> **Task to carry out**:
Using the listing below, work out how many lines include the word "none". Only the number is to be given.
*** Input ***
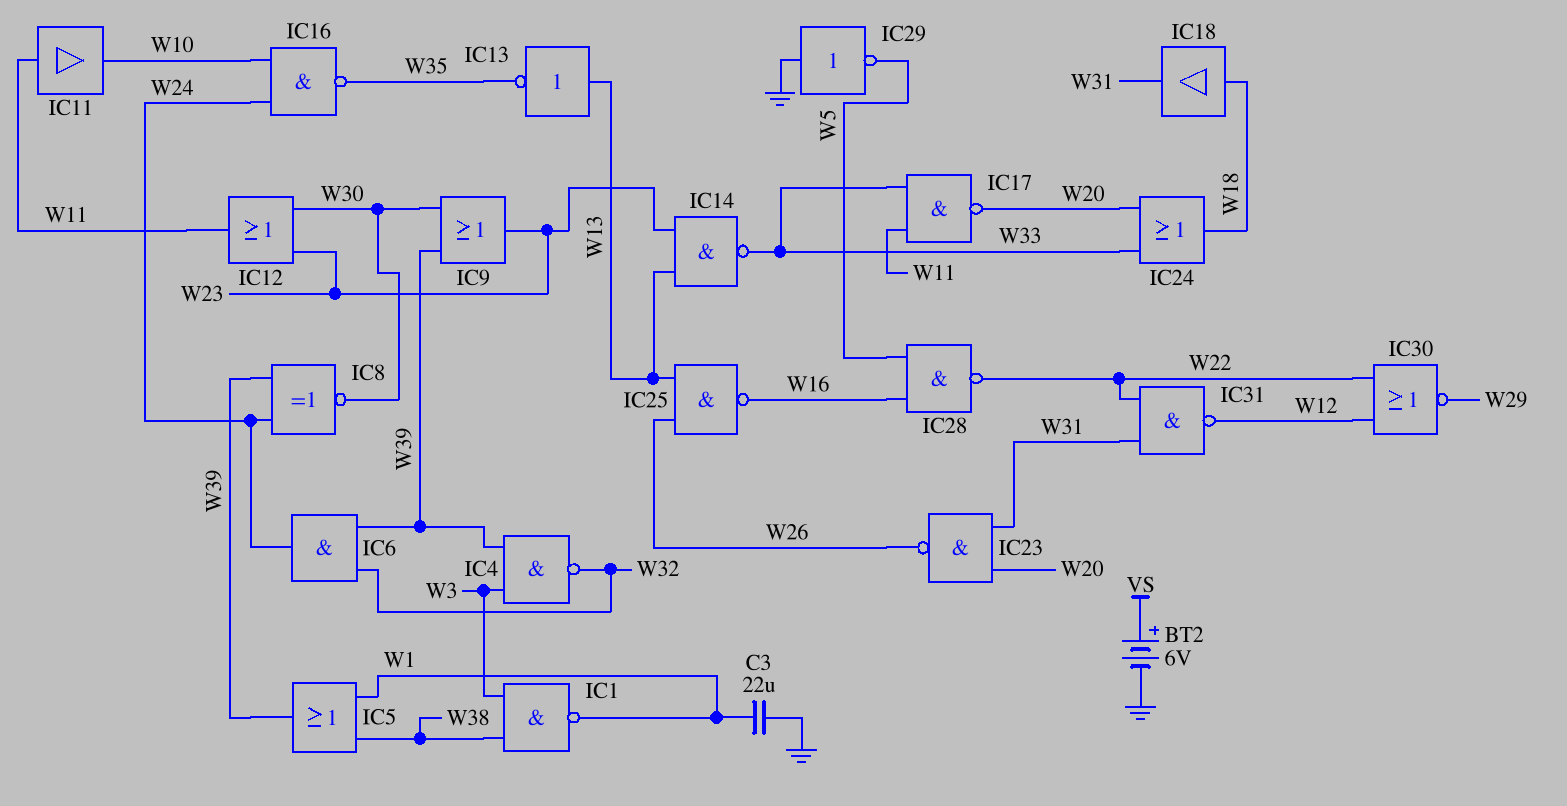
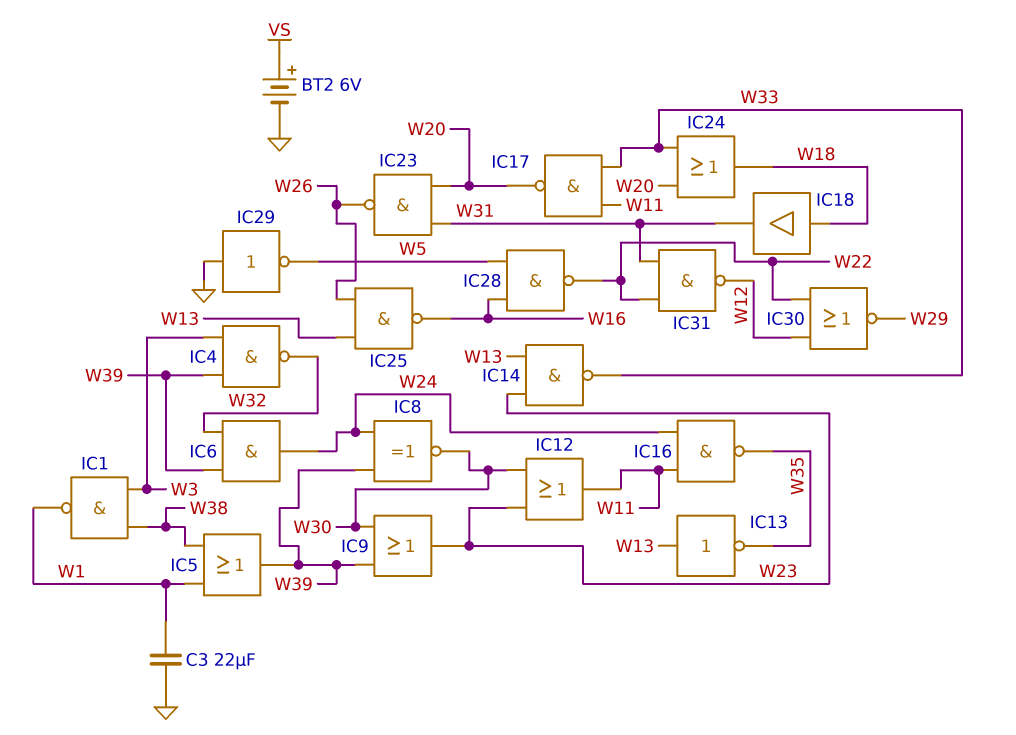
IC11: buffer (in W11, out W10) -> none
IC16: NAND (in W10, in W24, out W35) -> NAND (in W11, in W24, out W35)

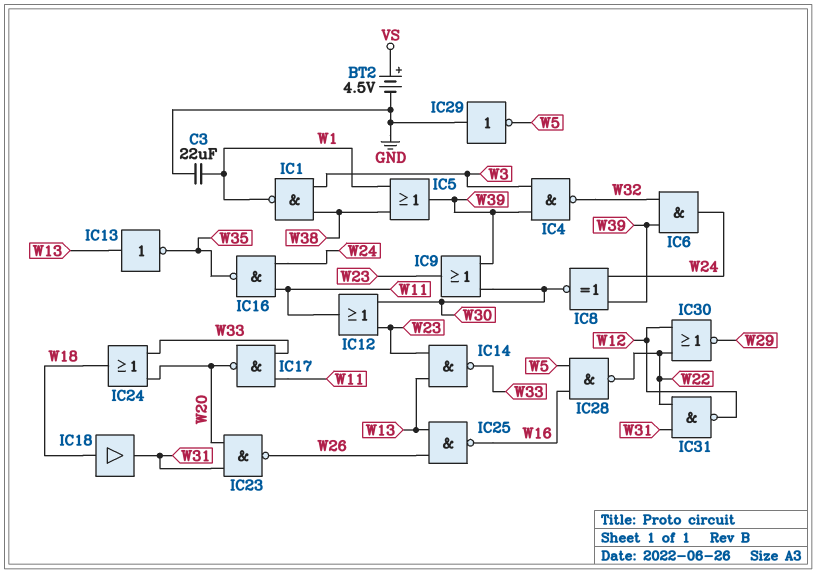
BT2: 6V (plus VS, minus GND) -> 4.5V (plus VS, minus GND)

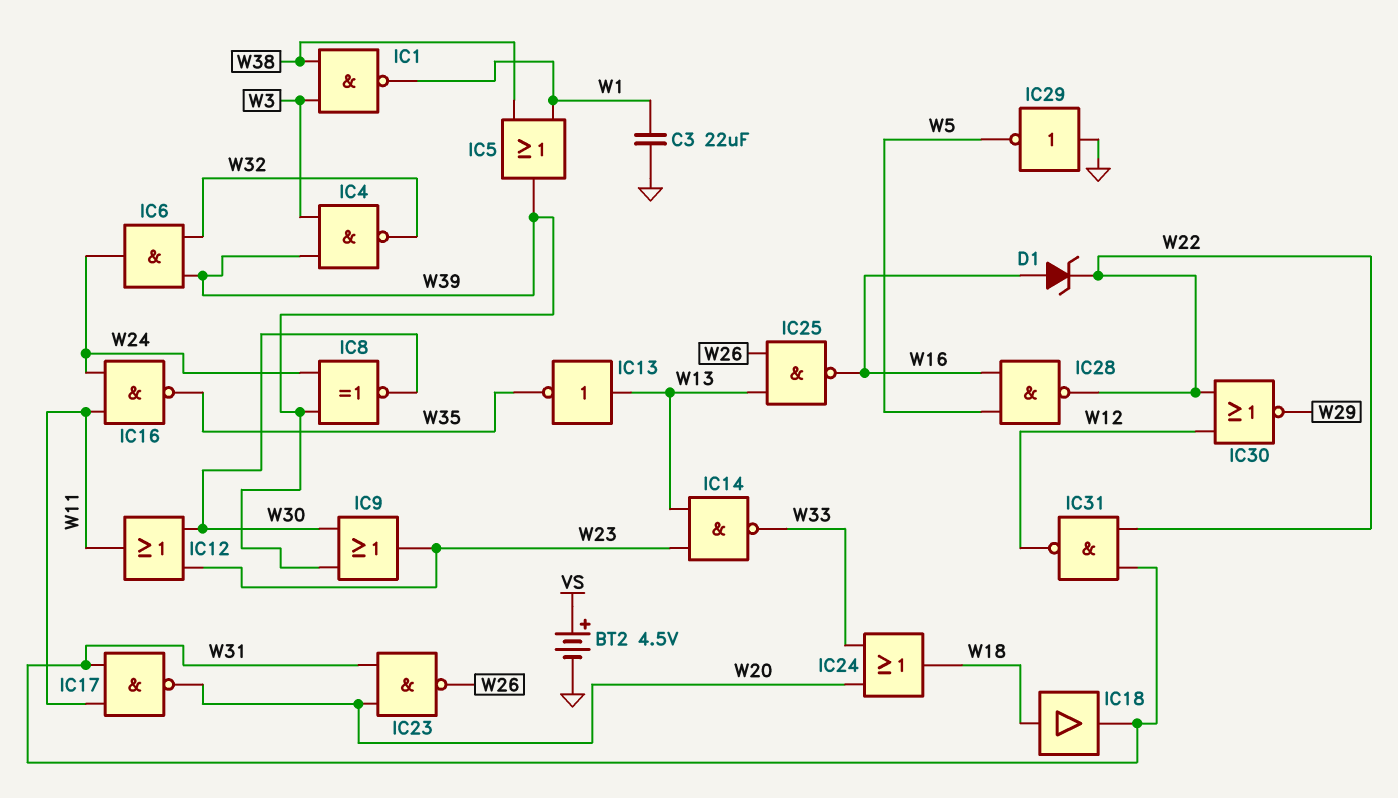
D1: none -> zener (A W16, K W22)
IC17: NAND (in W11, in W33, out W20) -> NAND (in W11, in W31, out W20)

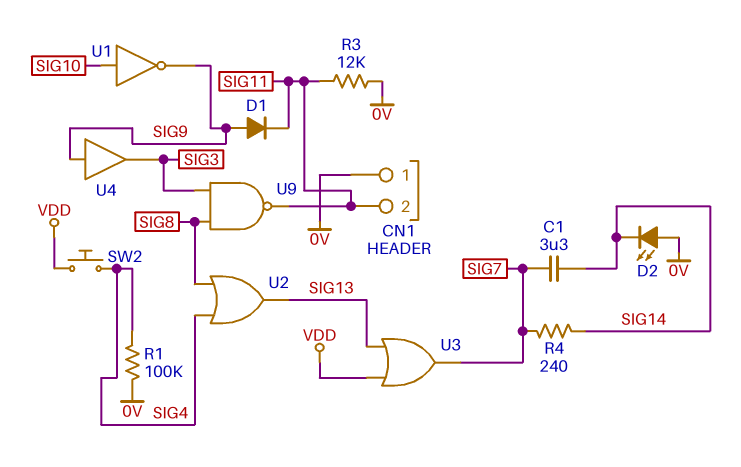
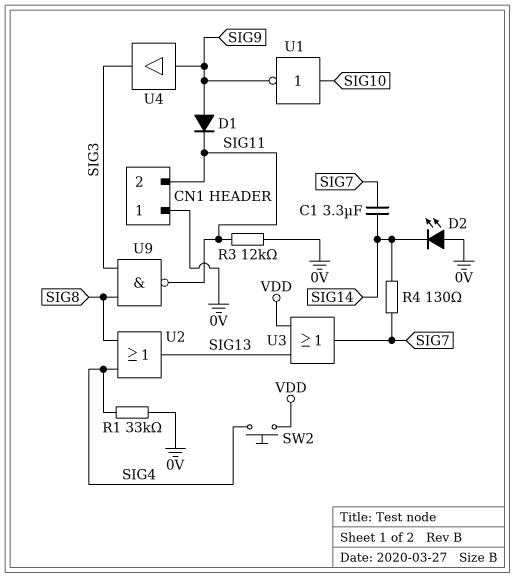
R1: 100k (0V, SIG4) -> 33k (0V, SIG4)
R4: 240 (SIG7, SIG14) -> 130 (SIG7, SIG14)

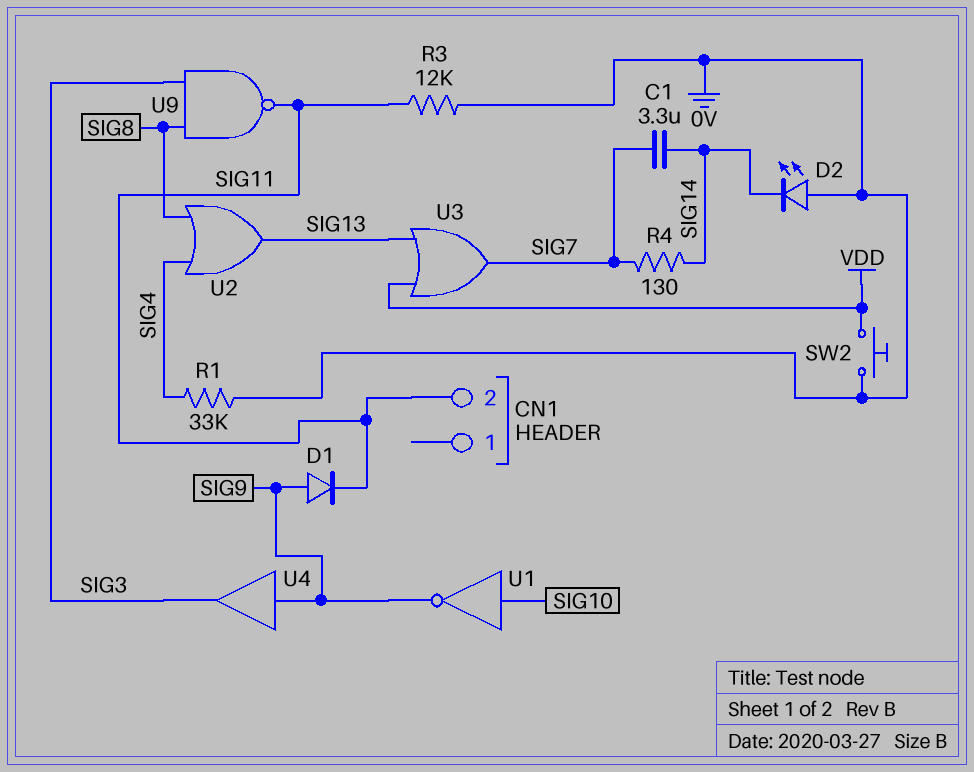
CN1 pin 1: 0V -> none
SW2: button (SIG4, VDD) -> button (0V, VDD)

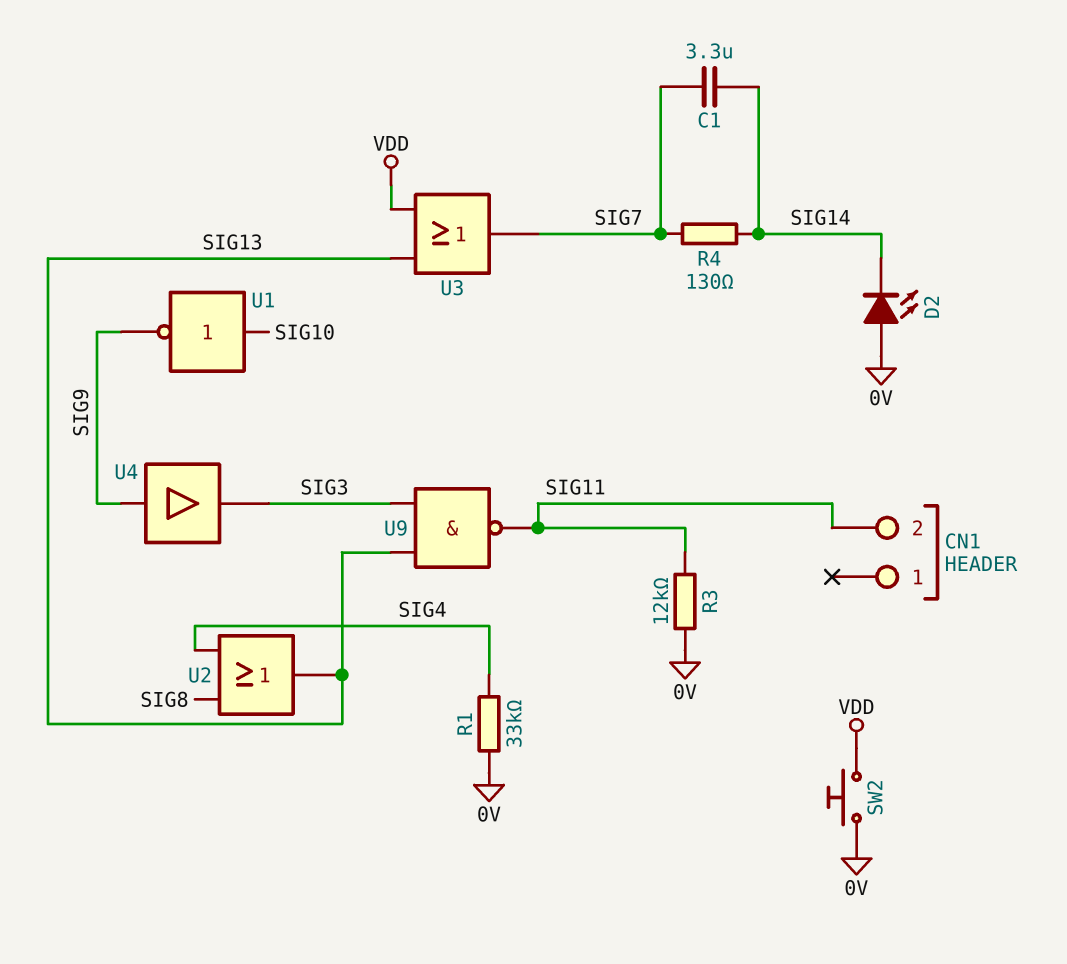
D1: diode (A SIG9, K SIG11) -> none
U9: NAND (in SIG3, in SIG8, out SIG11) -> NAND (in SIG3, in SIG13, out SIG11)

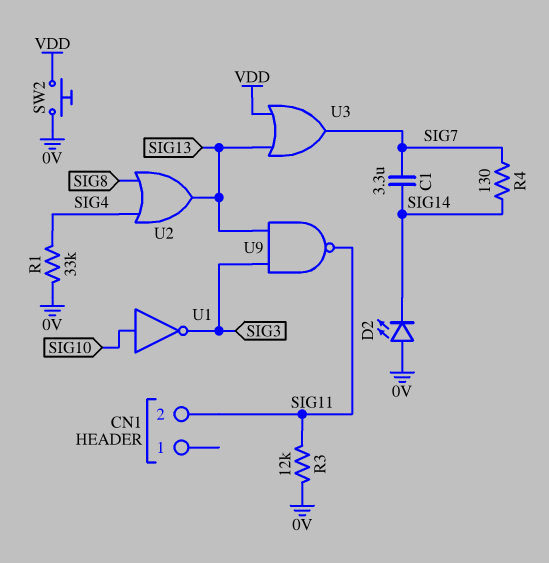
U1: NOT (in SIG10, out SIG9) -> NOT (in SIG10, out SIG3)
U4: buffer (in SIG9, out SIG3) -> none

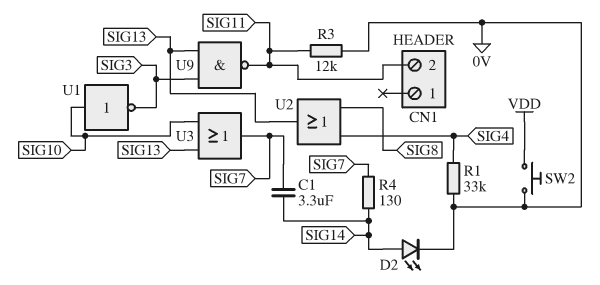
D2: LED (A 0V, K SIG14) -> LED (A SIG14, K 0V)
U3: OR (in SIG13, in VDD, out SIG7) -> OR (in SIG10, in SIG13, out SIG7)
*** End of Input ***
> **Output for this exercise**:
5